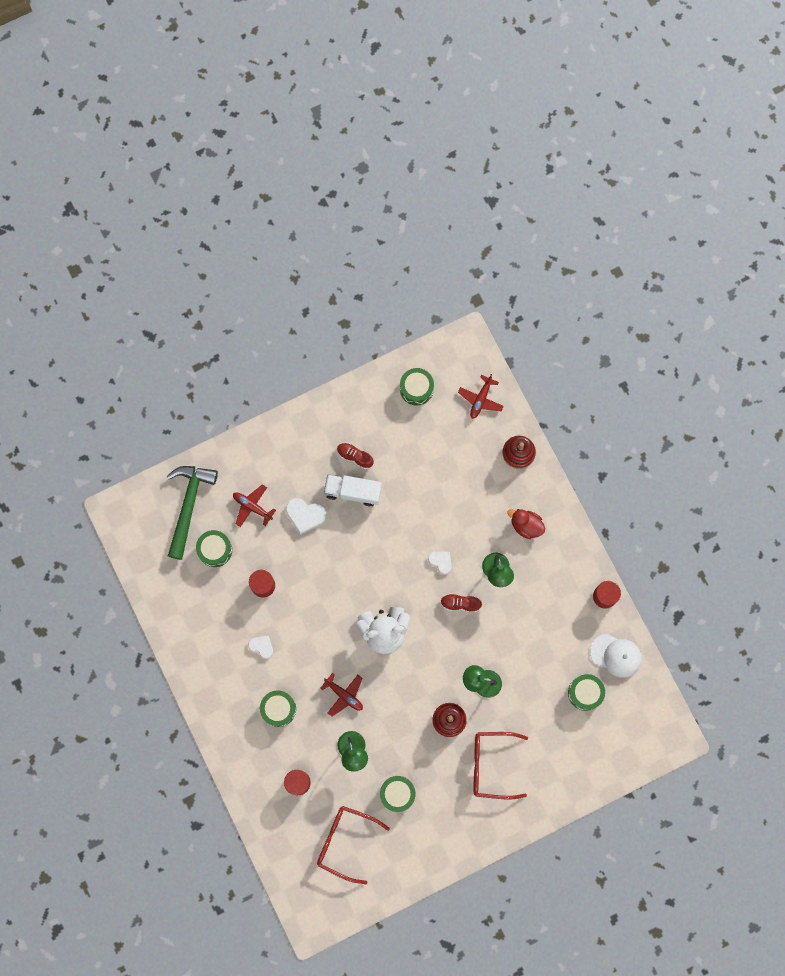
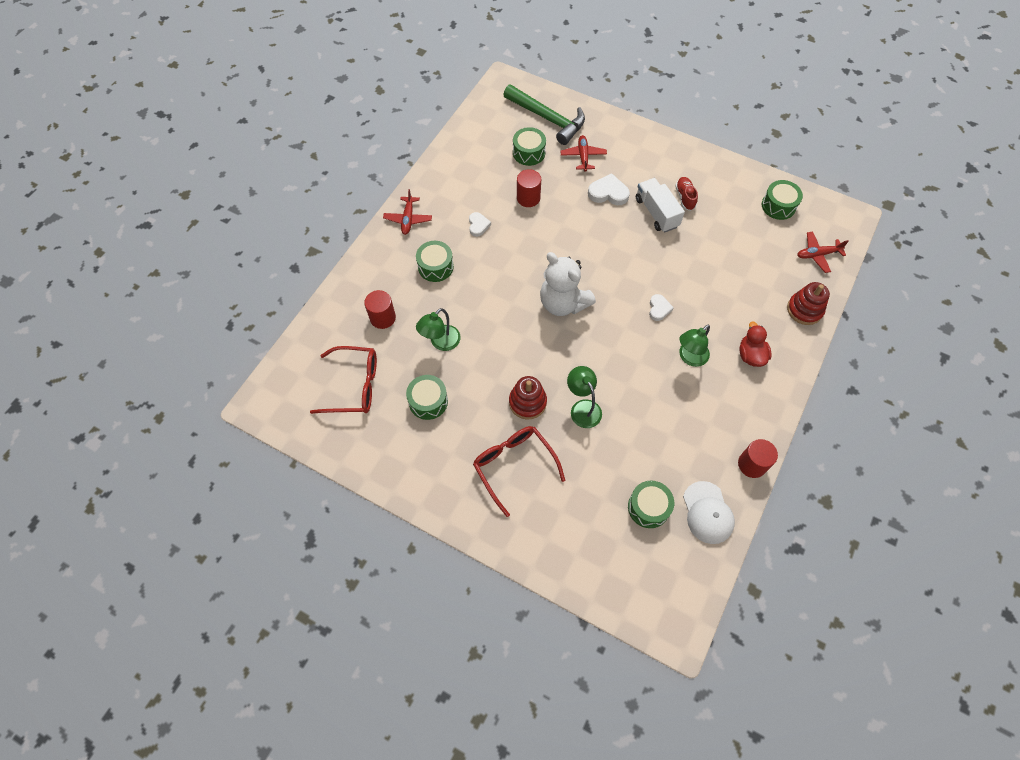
camera: 55 degrees right, 15 degrees down
(188, 505) = (548, 119): green hammer -> green hammer turned 60 degrees clockwise
(305, 515) = (608, 193): white heart -> white heart turned 120 degrees clockwise
(344, 695) = (484, 306): red plane -> red plane (408, 219)
(345, 841) = (354, 386): red glasses -> red glasses turned 105 degrees clockwise
(460, 603) = (637, 346): red shoe -> none

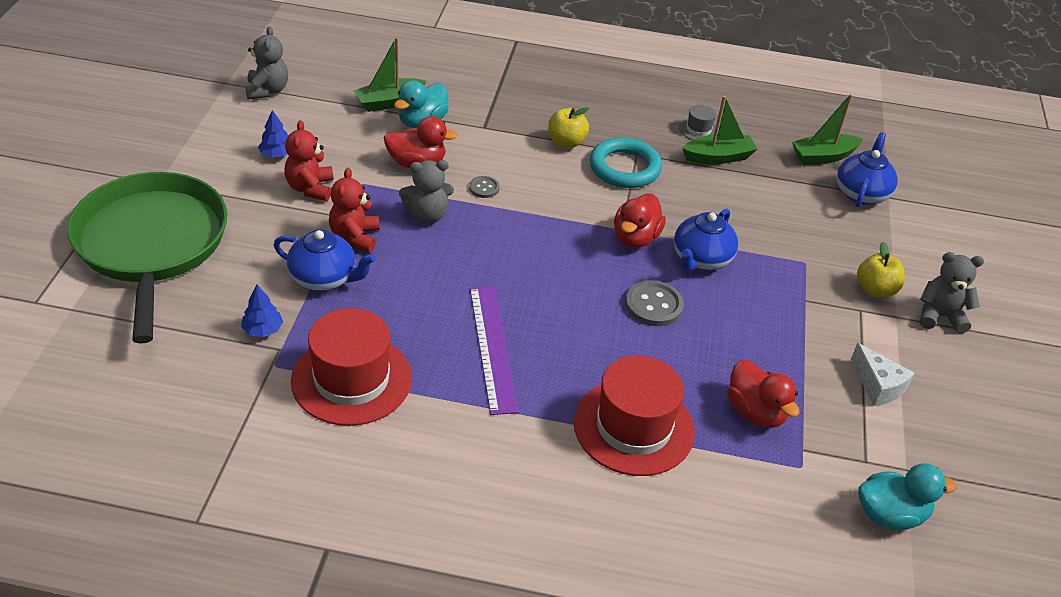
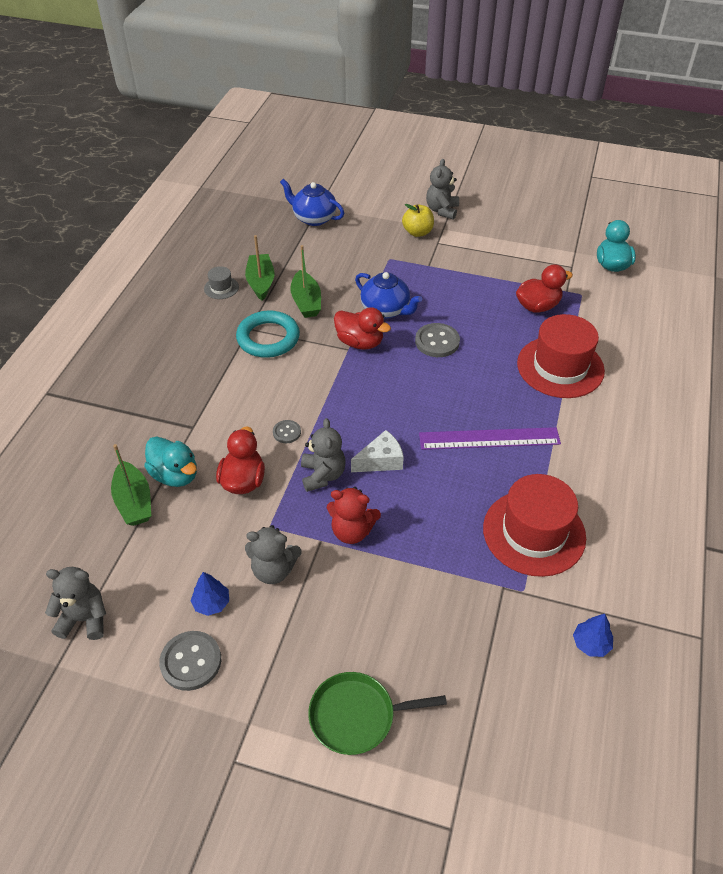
camera: 80 degrees left, 5 degrees up
(151, 244) = (356, 716): green pan -> green pan, size x0.50
(220, 148) = (191, 661): none -> grey button
(263, 330) = (480, 602): blue tree -> blue tree (591, 643)
(310, 188) = (273, 570): red teddy bear -> grey teddy bear
(324, 278) = (410, 555): blue teapot -> none
(566, 142) = (226, 371): yellow apple -> none
(823, 156) = (267, 228): green boat -> green boat (306, 302)
(878, 386) = (507, 249): white cheese -> white cheese (381, 461)

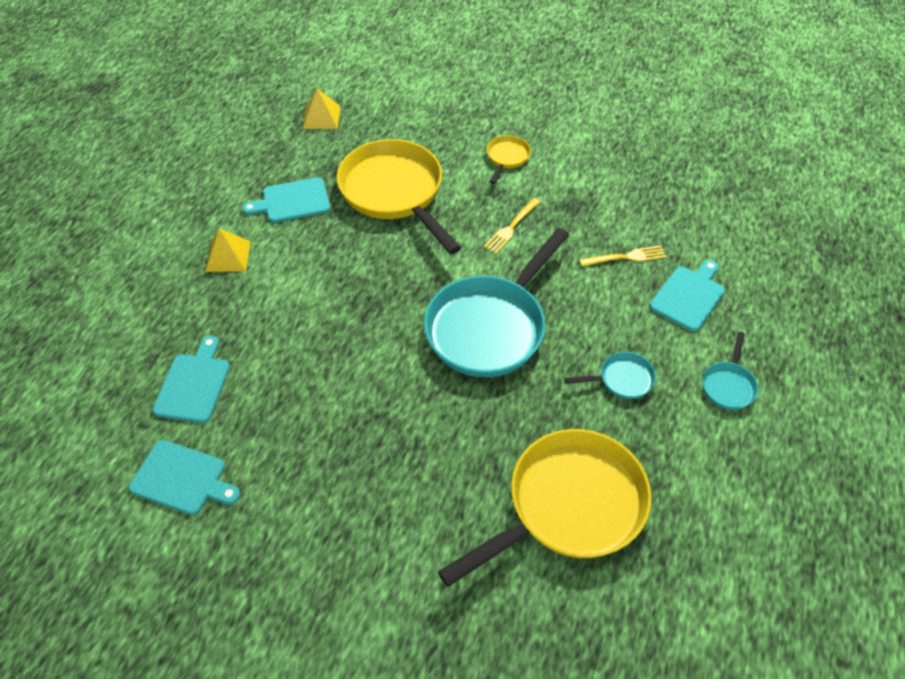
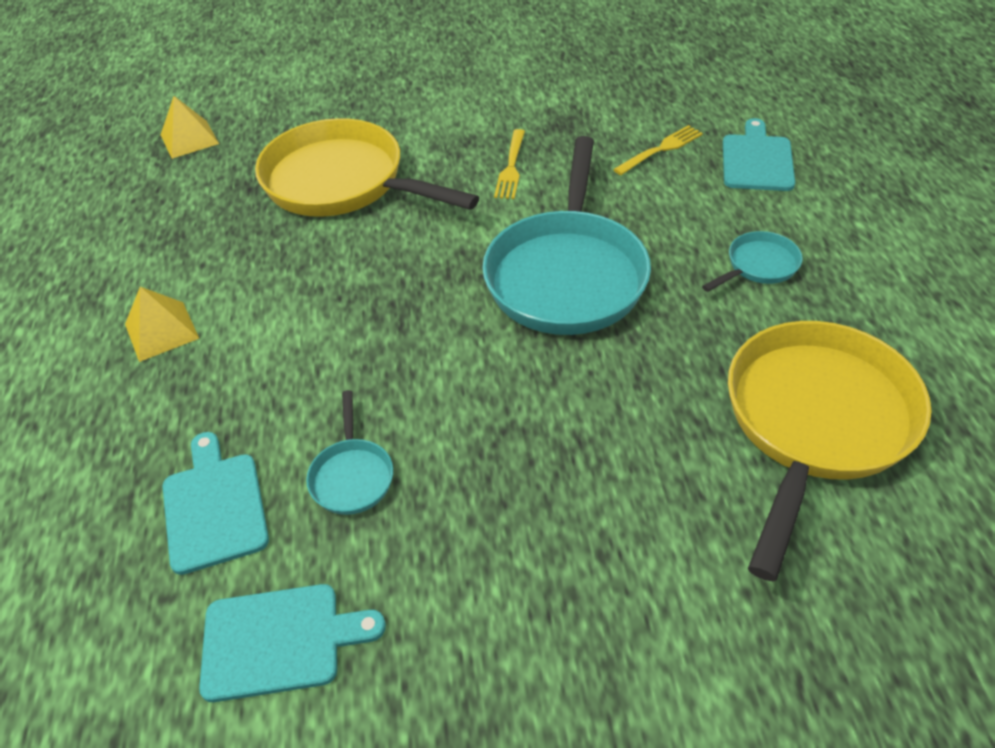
camera: 25 degrees left, 5 degrees down
(292, 201) = (212, 238): turquoise cutting board -> none
(507, 158) = (452, 104): yellow pan -> none
(728, 385) = (870, 225): turquoise pan -> turquoise pan (352, 475)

_Activity_. Without the pictures, copy out each entry exactly as it stands.

_Result of this exercise_.
camera: 55 degrees right, 15 degrees down
(188, 505) = (548, 119): green hammer -> green hammer turned 60 degrees clockwise
(305, 515) = (608, 193): white heart -> white heart turned 120 degrees clockwise
(344, 695) = (484, 306): red plane -> red plane (408, 219)
(345, 841) = (354, 386): red glasses -> red glasses turned 105 degrees clockwise
(460, 603) = (637, 346): red shoe -> none

camera: 80 degrees left, 5 degrees up
(151, 244) = (356, 716): green pan -> green pan, size x0.50
(220, 148) = (191, 661): none -> grey button
(263, 330) = (480, 602): blue tree -> blue tree (591, 643)
(310, 188) = (273, 570): red teddy bear -> grey teddy bear
(324, 278) = (410, 555): blue teapot -> none
(566, 142) = (226, 371): yellow apple -> none
(823, 156) = (267, 228): green boat -> green boat (306, 302)
(878, 386) = (507, 249): white cheese -> white cheese (381, 461)

camera: 25 degrees left, 5 degrees down
(292, 201) = (212, 238): turquoise cutting board -> none
(507, 158) = (452, 104): yellow pan -> none
(728, 385) = (870, 225): turquoise pan -> turquoise pan (352, 475)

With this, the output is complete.